### Activity
In the records, find every line with the word "black" and copy it out.

(Records supplied)

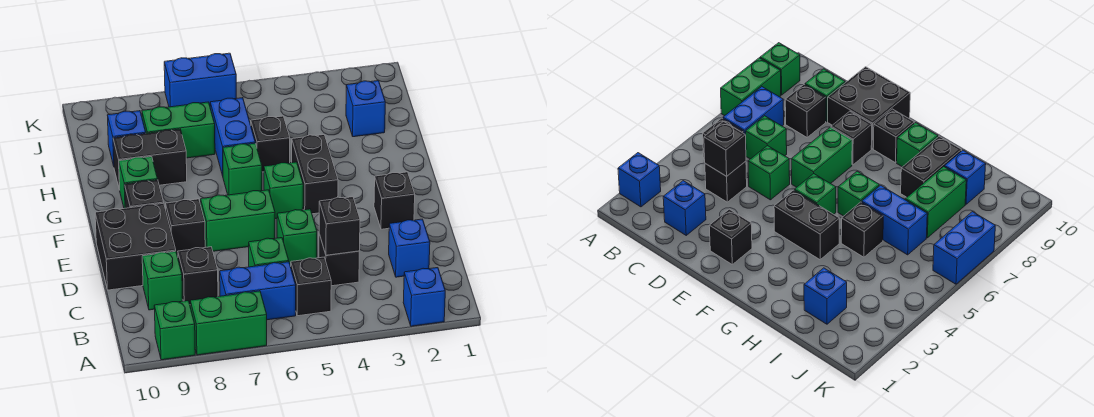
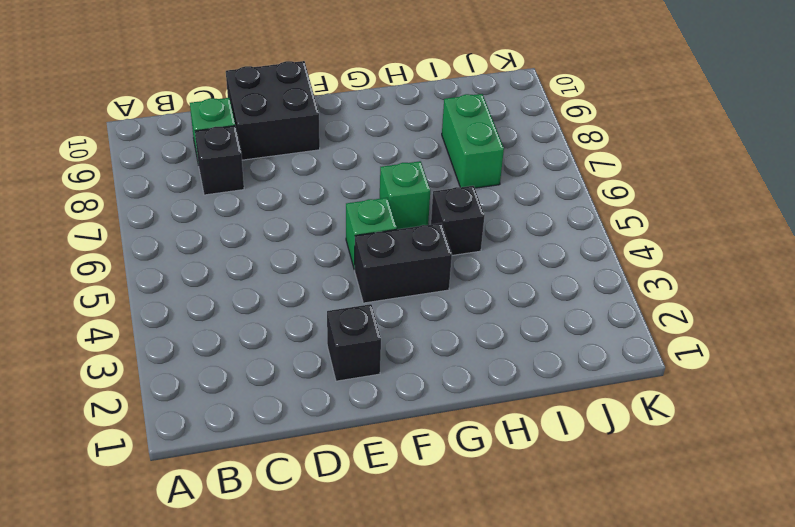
none -> blue 1x1 brick [403,268,445,326]
none -> green 1x2 brick [190,291,267,355]
none -> green 1x1 brick [154,301,195,360]

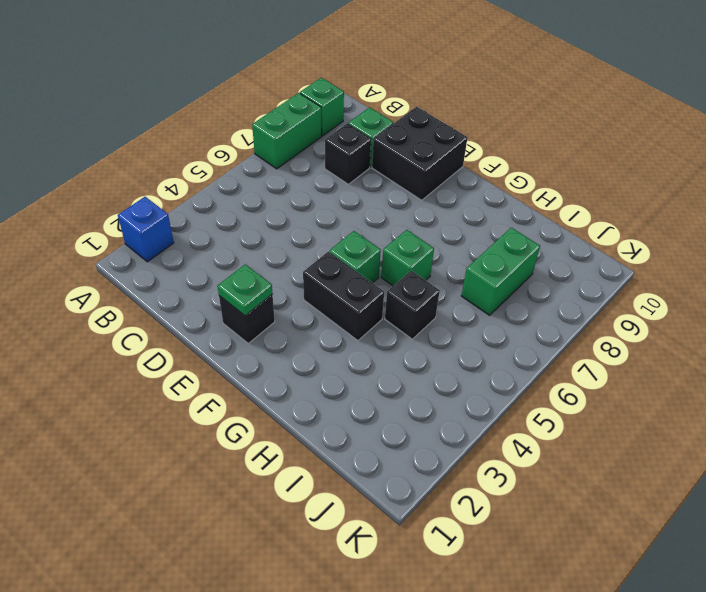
green 1x1 plate [218,264,272,316] -> none
none -> black 1x1 brick [291,257,331,316]
none -> blue 1x2 brick [220,262,296,320]
none -> blue 1x1 brick [389,219,430,277]

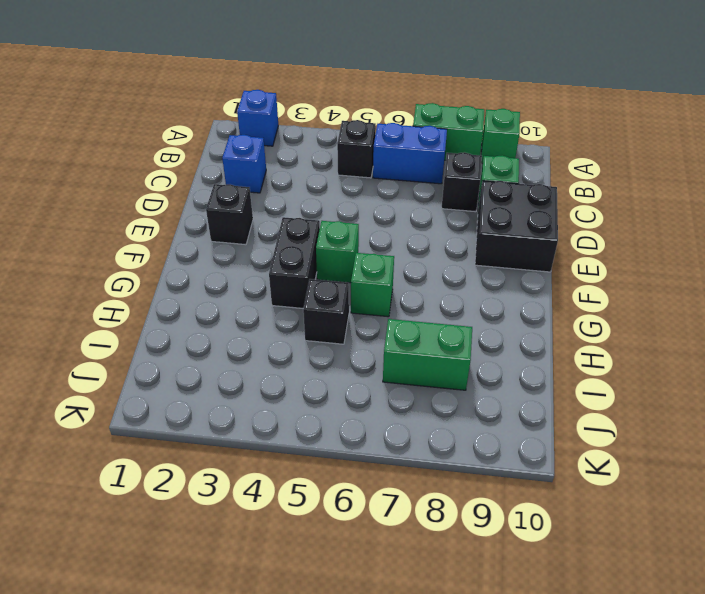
none -> black 1x1 brick [319,234,359,286]
none -> green 1x1 brick [249,238,289,267]
none -> green 1x1 brick [277,209,317,266]

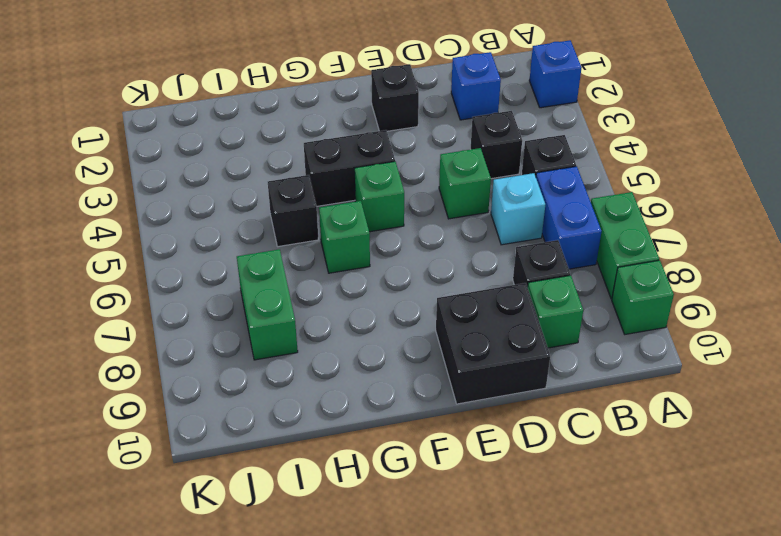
cyan 1x1 brick [491,173,545,245] -> green 1x1 brick [249,238,289,267]
none -> green 1x2 brick [201,190,275,251]
none -> black 1x1 brick [166,199,205,256]
none -> black 1x1 brick [125,180,164,208]

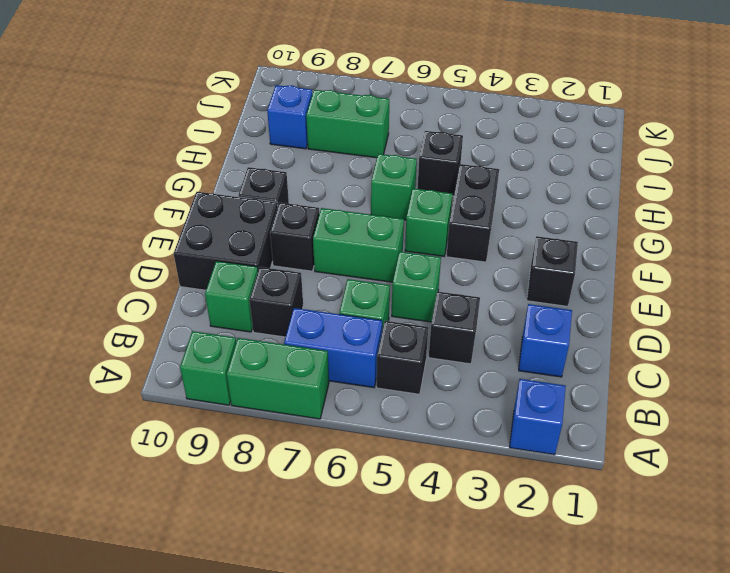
none -> green 1x1 brick [119,157,158,208]
none -> blue 1x2 brick [210,98,255,176]
none -> black 1x2 brick [113,129,187,190]

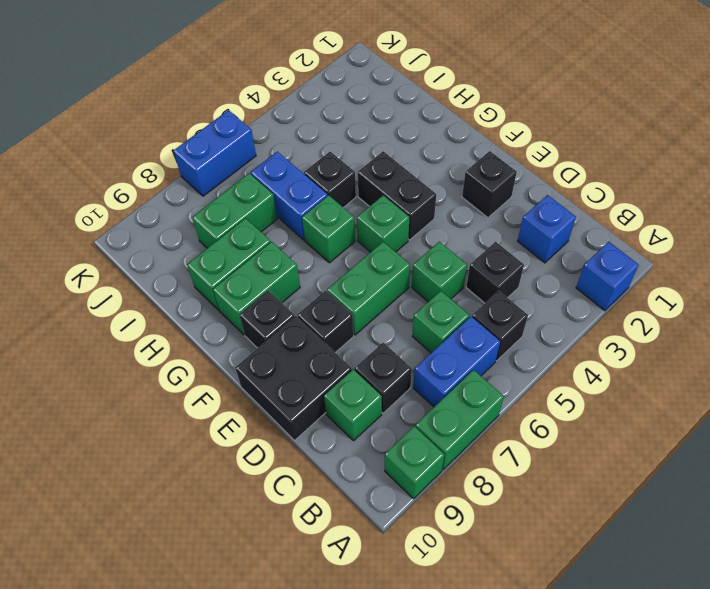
green 1x2 brick [213,242,300,335] -> green 1x1 brick [119,157,158,208]
green 1x2 brick [187,218,270,310] -> black 1x2 brick [113,129,187,190]
none -> blue 1x1 brick [346,81,385,137]
none -> blue 1x1 brick [108,111,146,166]
none -> black 1x1 brick [319,197,360,255]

(End Records supplied)

### Result
none -> black 1x1 brick [291,257,331,316]
none -> black 1x1 brick [319,234,359,286]
none -> black 1x1 brick [166,199,205,256]
none -> black 1x1 brick [125,180,164,208]
none -> black 1x2 brick [113,129,187,190]
green 1x2 brick [187,218,270,310] -> black 1x2 brick [113,129,187,190]
none -> black 1x1 brick [319,197,360,255]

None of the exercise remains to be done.